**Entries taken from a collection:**
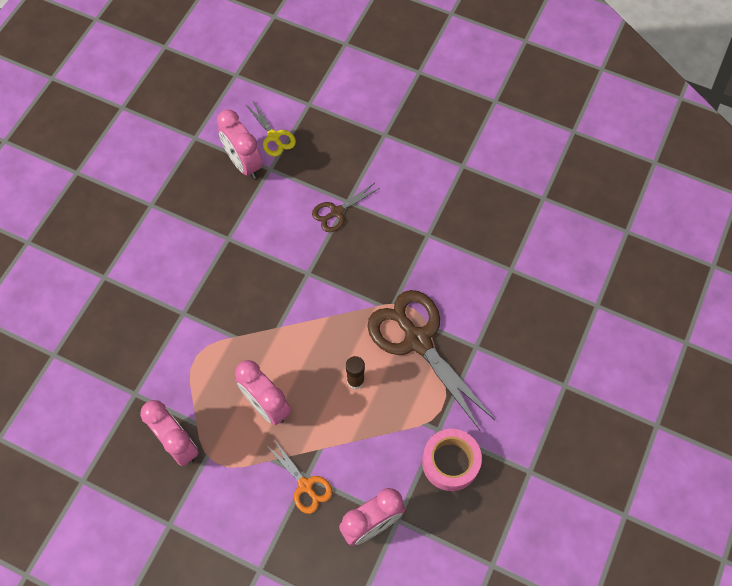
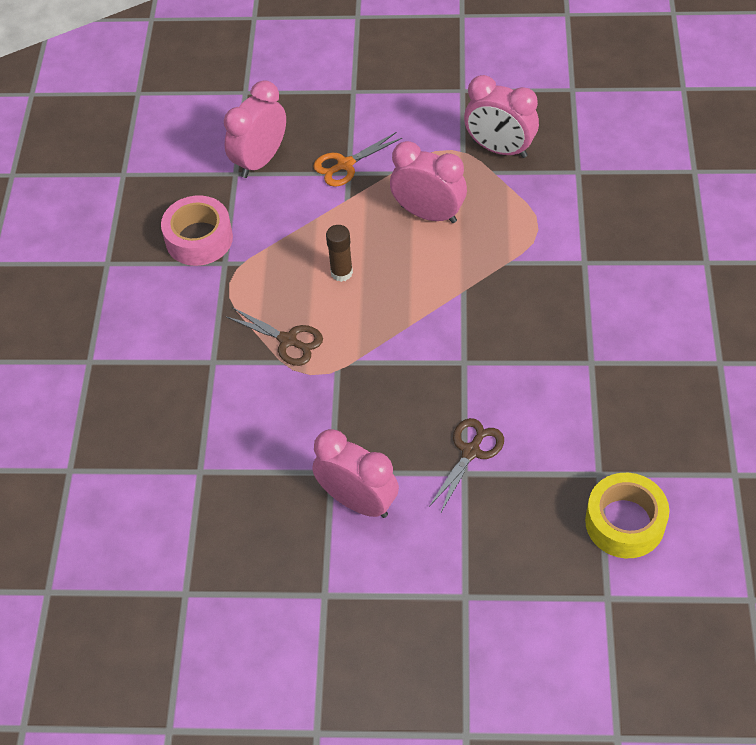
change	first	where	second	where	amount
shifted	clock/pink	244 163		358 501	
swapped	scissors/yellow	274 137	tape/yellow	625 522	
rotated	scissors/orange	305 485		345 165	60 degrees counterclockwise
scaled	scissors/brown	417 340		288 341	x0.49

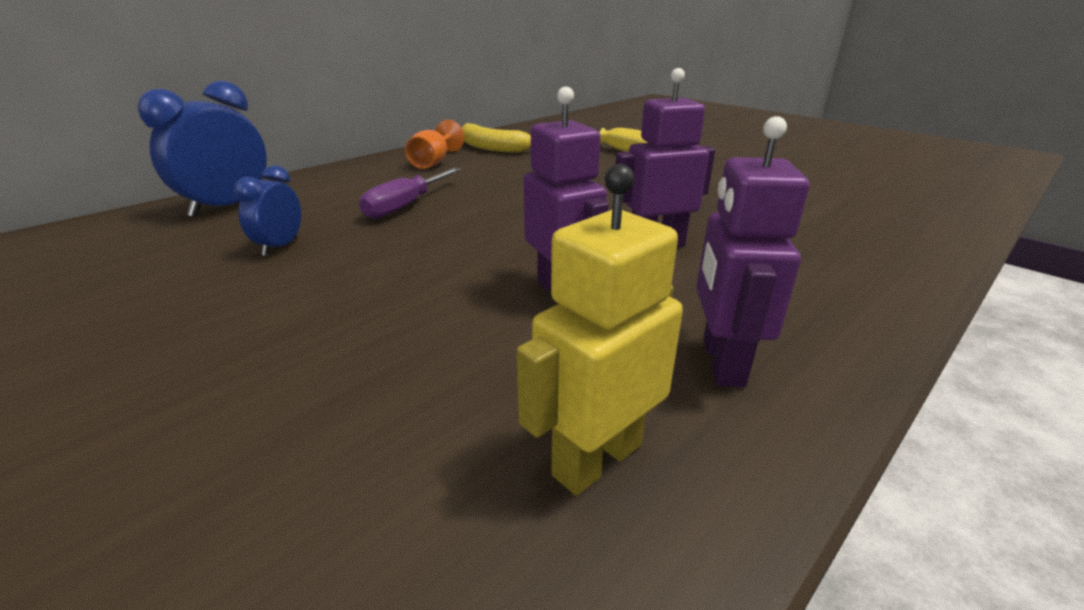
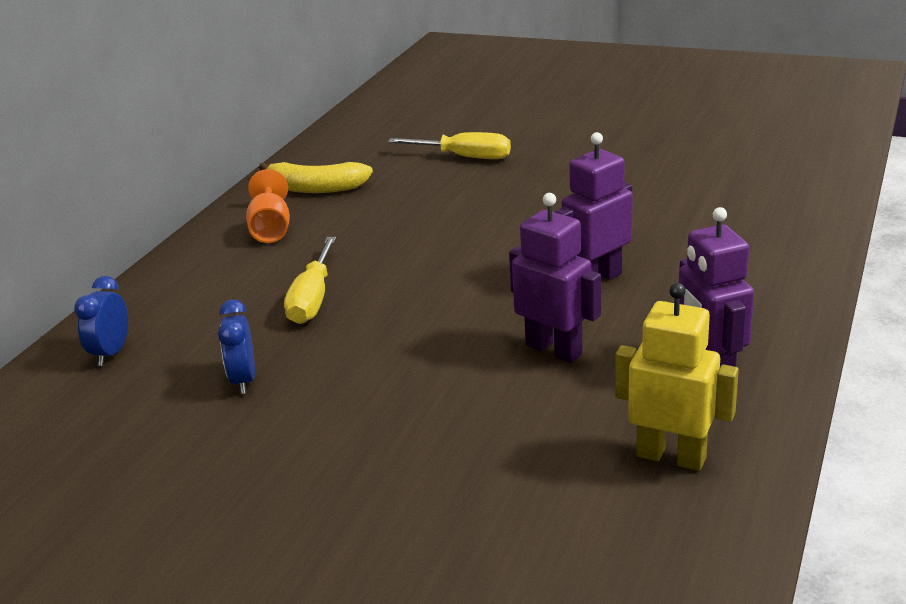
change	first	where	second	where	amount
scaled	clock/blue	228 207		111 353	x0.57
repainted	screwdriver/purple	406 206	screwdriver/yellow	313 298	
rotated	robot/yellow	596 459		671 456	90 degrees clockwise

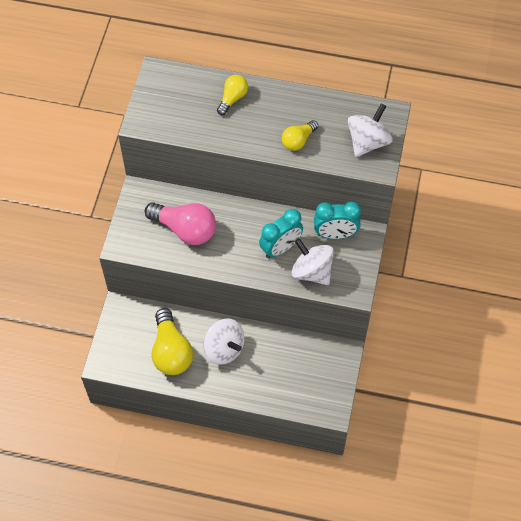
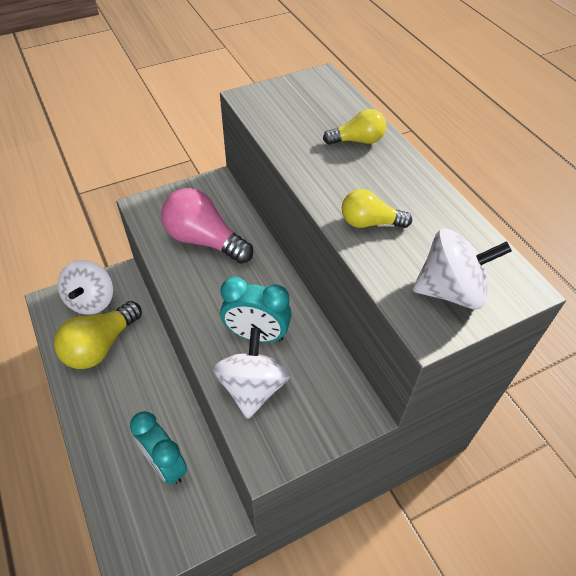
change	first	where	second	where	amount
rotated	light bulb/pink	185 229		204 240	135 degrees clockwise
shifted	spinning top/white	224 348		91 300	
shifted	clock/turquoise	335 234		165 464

**EXERCISE:** This exercise asks for the data above to be given again exactly, without pictures.

**RESPONSE TO THE TASK:**
change	first	where	second	where	amount
shifted	clock/pink	244 163		358 501	
swapped	scissors/yellow	274 137	tape/yellow	625 522	
rotated	scissors/orange	305 485		345 165	60 degrees counterclockwise
scaled	scissors/brown	417 340		288 341	x0.49

change	first	where	second	where	amount
scaled	clock/blue	228 207		111 353	x0.57
repainted	screwdriver/purple	406 206	screwdriver/yellow	313 298	
rotated	robot/yellow	596 459		671 456	90 degrees clockwise

change	first	where	second	where	amount
rotated	light bulb/pink	185 229		204 240	135 degrees clockwise
shifted	spinning top/white	224 348		91 300	
shifted	clock/turquoise	335 234		165 464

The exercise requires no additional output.